Records excerpted from a collection
• • •

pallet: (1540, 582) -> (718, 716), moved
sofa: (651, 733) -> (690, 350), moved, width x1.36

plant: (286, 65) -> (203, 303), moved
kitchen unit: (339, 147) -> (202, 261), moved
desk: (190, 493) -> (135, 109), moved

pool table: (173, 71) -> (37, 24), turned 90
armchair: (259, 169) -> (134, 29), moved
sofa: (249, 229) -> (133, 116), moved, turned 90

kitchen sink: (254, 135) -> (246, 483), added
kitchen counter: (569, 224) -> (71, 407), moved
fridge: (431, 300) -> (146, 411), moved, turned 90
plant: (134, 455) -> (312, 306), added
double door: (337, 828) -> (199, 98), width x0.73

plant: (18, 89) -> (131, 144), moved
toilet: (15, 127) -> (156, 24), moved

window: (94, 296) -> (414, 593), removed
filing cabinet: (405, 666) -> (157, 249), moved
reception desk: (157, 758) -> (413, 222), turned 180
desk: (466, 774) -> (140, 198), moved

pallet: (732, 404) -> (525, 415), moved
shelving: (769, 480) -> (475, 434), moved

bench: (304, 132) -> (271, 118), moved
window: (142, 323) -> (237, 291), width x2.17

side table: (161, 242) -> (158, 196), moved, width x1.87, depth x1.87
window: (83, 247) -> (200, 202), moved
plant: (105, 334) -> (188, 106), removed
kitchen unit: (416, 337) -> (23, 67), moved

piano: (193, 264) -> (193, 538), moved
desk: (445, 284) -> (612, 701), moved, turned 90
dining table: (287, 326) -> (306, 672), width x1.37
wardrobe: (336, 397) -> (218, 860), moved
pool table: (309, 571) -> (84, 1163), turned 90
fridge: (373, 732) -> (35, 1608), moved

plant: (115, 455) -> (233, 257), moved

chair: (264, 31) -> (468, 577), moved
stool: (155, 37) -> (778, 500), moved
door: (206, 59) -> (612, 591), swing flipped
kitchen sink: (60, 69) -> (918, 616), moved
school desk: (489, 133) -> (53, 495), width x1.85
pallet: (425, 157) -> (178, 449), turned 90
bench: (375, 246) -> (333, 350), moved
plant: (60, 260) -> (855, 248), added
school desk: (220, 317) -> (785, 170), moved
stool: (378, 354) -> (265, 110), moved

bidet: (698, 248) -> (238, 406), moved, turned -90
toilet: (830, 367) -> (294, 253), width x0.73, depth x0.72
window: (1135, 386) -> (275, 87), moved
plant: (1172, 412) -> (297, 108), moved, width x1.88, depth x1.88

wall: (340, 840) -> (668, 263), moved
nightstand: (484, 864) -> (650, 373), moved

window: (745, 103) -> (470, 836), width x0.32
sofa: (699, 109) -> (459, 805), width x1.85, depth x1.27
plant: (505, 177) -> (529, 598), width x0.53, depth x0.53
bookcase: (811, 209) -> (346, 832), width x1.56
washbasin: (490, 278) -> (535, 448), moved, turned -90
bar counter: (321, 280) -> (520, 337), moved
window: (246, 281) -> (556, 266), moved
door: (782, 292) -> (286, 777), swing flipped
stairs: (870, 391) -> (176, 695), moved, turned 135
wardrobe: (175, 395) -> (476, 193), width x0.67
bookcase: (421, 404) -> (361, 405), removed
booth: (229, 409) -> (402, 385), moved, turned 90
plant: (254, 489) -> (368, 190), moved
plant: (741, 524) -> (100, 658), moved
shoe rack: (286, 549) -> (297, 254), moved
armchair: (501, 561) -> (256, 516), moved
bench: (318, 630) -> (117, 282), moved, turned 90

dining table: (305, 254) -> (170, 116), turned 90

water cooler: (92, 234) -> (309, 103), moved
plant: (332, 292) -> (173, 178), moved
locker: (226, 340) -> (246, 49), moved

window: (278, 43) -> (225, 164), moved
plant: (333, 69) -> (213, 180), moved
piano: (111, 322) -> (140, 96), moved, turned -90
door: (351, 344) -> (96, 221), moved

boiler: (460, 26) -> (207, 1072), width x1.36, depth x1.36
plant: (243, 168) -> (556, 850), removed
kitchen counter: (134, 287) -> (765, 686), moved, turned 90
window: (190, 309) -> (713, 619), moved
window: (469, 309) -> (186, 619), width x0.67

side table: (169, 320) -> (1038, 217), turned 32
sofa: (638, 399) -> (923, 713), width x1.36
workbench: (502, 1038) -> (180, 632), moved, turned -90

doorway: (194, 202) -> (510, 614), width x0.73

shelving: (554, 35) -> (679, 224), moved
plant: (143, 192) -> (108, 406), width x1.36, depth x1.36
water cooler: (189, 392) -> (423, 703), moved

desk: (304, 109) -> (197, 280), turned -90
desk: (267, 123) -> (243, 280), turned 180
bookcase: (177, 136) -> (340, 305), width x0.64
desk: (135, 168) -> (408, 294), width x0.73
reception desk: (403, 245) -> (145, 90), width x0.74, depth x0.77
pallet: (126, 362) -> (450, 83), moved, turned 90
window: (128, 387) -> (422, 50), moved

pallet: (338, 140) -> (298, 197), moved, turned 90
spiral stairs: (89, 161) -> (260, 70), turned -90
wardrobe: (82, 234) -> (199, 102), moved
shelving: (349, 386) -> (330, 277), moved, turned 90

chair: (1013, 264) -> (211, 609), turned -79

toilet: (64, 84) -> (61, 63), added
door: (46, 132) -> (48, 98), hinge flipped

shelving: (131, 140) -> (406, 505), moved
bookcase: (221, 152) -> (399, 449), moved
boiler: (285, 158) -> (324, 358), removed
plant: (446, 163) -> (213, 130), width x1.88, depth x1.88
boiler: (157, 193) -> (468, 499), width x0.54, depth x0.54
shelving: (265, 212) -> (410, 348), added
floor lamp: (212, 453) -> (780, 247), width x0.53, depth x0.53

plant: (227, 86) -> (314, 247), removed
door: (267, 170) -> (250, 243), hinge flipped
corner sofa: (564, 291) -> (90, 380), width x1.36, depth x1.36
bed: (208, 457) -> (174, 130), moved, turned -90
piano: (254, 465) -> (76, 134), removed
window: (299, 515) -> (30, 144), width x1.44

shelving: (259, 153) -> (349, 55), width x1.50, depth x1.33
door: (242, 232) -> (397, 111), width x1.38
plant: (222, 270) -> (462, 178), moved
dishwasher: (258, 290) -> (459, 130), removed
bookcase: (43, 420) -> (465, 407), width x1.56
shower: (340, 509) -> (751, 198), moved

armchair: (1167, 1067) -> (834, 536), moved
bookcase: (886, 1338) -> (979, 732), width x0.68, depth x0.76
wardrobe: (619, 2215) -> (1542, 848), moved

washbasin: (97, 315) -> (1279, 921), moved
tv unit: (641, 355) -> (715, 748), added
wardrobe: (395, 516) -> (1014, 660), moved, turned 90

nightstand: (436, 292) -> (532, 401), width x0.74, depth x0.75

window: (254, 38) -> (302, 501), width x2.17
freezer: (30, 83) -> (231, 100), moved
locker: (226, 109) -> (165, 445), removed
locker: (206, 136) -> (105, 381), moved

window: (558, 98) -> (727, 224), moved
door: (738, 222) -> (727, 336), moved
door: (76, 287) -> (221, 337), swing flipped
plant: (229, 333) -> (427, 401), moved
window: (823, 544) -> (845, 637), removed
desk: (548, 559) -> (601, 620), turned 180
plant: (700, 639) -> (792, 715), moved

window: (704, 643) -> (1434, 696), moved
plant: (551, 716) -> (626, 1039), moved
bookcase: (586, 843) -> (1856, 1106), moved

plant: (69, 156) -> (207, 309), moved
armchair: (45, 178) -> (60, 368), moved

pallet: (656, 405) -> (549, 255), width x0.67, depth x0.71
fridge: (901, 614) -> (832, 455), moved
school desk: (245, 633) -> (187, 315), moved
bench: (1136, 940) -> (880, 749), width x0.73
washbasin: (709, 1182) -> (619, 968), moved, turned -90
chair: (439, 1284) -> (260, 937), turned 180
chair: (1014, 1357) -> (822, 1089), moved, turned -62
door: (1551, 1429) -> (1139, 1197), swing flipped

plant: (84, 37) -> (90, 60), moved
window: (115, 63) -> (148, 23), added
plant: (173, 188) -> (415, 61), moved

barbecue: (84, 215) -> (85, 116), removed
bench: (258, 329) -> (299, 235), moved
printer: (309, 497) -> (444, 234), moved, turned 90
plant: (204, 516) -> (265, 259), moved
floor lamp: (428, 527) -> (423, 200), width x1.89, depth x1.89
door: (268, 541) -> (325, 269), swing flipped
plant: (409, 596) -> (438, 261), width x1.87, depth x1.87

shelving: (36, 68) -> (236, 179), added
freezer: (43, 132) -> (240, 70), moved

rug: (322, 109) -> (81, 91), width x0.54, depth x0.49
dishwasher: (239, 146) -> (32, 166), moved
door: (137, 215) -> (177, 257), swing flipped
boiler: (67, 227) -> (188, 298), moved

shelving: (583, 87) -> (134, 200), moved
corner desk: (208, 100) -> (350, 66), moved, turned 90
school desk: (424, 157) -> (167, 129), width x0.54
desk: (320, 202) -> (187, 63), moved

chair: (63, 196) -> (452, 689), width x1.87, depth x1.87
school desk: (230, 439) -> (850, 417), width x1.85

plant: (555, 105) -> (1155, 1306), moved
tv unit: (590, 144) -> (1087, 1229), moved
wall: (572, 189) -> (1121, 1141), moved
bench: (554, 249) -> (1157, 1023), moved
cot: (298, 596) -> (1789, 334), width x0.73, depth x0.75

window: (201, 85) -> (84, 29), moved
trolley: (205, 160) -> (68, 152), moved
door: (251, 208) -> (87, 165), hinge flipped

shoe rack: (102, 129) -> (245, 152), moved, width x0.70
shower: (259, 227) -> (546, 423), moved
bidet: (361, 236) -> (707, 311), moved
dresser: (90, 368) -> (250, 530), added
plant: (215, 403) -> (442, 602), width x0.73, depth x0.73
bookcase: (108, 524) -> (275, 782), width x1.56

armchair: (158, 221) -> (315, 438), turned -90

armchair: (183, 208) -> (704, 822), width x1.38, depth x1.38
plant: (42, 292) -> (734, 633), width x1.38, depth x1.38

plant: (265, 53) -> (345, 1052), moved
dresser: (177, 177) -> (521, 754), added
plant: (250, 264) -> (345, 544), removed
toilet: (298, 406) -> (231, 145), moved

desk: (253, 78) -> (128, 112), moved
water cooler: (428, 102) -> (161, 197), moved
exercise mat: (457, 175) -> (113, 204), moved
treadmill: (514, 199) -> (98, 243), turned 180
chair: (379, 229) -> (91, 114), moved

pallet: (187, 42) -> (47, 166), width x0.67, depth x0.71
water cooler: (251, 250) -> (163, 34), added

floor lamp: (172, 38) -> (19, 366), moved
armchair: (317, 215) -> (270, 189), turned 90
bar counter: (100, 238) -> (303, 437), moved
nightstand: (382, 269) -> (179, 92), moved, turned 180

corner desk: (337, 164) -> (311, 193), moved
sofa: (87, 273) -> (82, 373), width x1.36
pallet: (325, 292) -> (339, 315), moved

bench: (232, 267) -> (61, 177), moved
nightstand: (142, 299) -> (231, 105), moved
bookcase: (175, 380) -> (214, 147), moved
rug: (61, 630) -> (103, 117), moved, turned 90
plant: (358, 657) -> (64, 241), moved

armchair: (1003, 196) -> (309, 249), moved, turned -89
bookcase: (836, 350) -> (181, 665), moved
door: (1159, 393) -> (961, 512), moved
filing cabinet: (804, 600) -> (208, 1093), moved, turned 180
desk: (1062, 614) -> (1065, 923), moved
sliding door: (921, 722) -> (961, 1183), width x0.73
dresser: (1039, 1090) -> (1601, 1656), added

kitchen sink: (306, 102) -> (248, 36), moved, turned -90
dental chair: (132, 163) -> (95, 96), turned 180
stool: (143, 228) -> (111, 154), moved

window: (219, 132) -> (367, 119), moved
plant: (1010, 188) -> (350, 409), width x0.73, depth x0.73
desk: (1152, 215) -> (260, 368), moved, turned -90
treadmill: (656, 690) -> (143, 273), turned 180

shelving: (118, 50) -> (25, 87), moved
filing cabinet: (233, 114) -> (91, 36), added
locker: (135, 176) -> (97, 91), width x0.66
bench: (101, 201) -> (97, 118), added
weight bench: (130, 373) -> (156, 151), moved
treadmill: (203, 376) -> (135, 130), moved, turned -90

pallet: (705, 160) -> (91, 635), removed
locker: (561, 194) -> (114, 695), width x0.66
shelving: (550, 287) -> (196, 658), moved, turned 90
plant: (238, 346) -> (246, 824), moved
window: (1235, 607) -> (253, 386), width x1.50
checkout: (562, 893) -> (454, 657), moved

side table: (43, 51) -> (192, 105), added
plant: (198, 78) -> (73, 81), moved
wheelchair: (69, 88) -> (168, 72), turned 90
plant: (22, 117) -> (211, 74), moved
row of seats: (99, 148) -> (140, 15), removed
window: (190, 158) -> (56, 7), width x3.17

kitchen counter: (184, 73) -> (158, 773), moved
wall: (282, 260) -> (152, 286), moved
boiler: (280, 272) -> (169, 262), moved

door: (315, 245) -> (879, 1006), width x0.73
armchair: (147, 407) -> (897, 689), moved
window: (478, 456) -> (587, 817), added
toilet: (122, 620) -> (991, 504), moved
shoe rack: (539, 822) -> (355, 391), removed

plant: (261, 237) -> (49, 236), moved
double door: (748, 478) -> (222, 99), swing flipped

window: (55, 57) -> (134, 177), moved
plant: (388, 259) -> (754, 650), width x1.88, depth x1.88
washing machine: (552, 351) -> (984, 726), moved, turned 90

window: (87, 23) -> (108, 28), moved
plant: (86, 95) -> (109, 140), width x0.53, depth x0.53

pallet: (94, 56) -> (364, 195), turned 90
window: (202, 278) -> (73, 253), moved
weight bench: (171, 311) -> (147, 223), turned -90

• • •

**Exercise objective**
The lines above from the one containing "window: (278, 43) -> (225, 164), moved" through the one containing "plant: (243, 168) -> (556, 850), removed" are to be set down exactly, and no others.

**Task result**
window: (278, 43) -> (225, 164), moved
plant: (333, 69) -> (213, 180), moved
piano: (111, 322) -> (140, 96), moved, turned -90
door: (351, 344) -> (96, 221), moved

boiler: (460, 26) -> (207, 1072), width x1.36, depth x1.36
plant: (243, 168) -> (556, 850), removed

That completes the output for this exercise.